§ What you will do
Print out the entries from the line containing "none -> tan brick B1:C1 level 1" through the last line, exactly, and print nothing else. Pictures are not copied.

(Stored items from a collection)
———

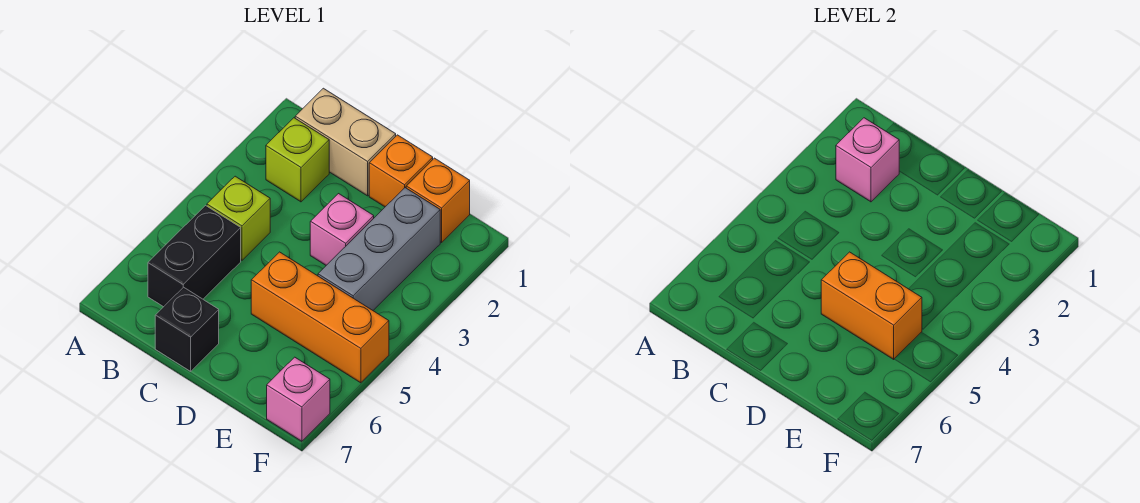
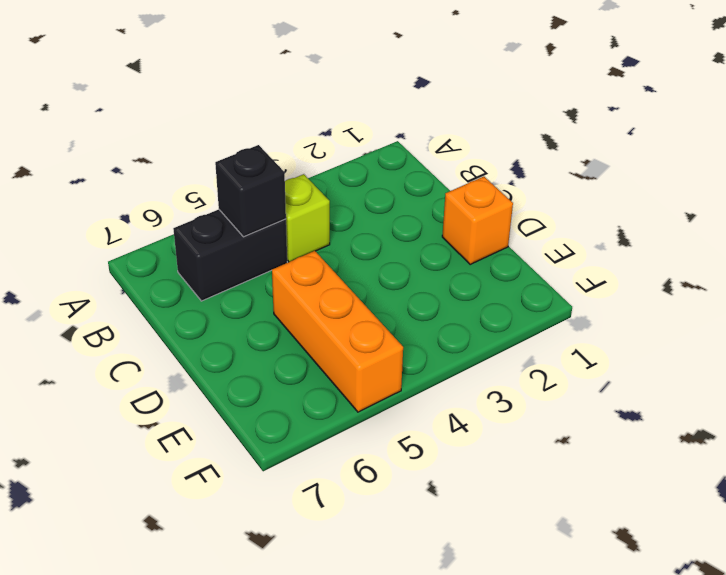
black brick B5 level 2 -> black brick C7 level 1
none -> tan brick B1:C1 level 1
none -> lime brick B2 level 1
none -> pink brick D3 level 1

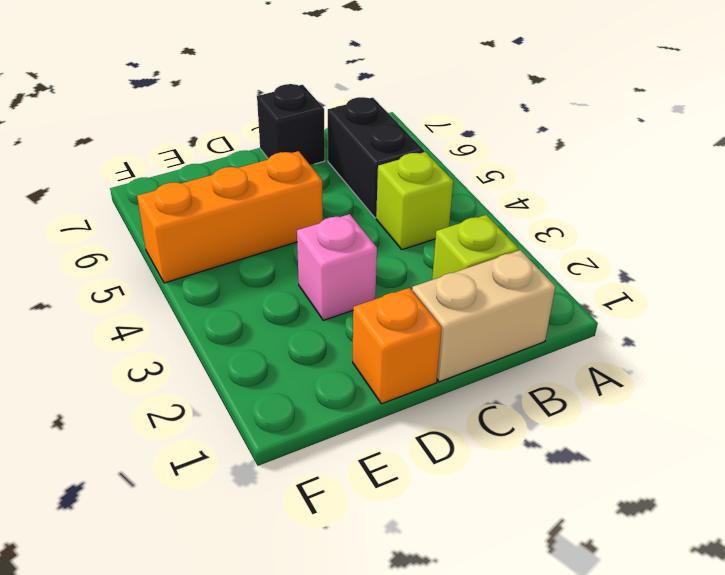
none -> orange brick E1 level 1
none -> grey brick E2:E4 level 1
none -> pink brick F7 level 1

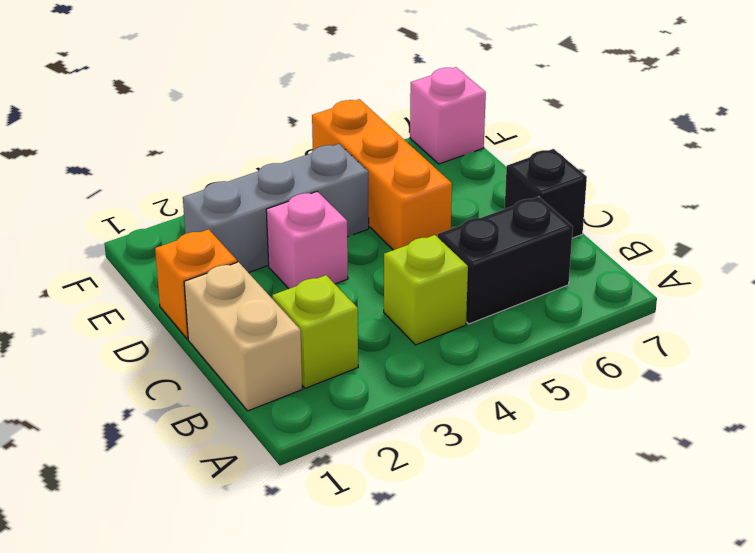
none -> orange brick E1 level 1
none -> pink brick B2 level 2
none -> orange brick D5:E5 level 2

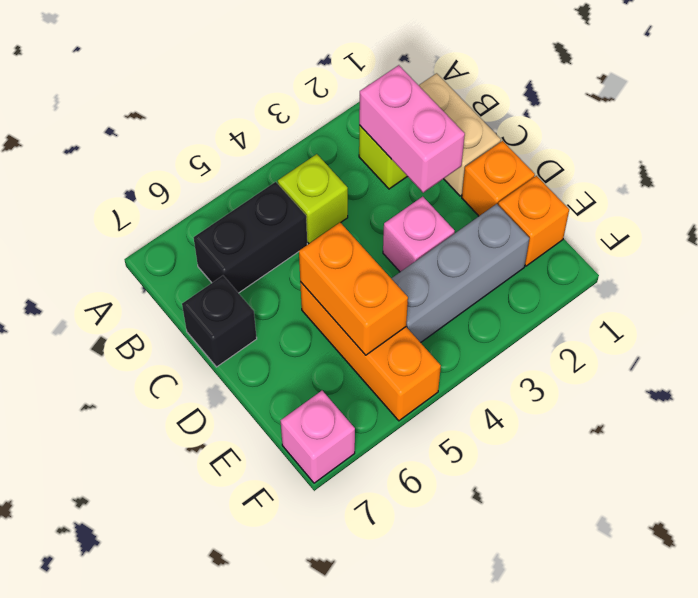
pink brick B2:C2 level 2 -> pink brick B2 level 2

———

§ Exercise result
none -> tan brick B1:C1 level 1
none -> lime brick B2 level 1
none -> pink brick D3 level 1

none -> orange brick E1 level 1
none -> grey brick E2:E4 level 1
none -> pink brick F7 level 1

none -> orange brick E1 level 1
none -> pink brick B2 level 2
none -> orange brick D5:E5 level 2

pink brick B2:C2 level 2 -> pink brick B2 level 2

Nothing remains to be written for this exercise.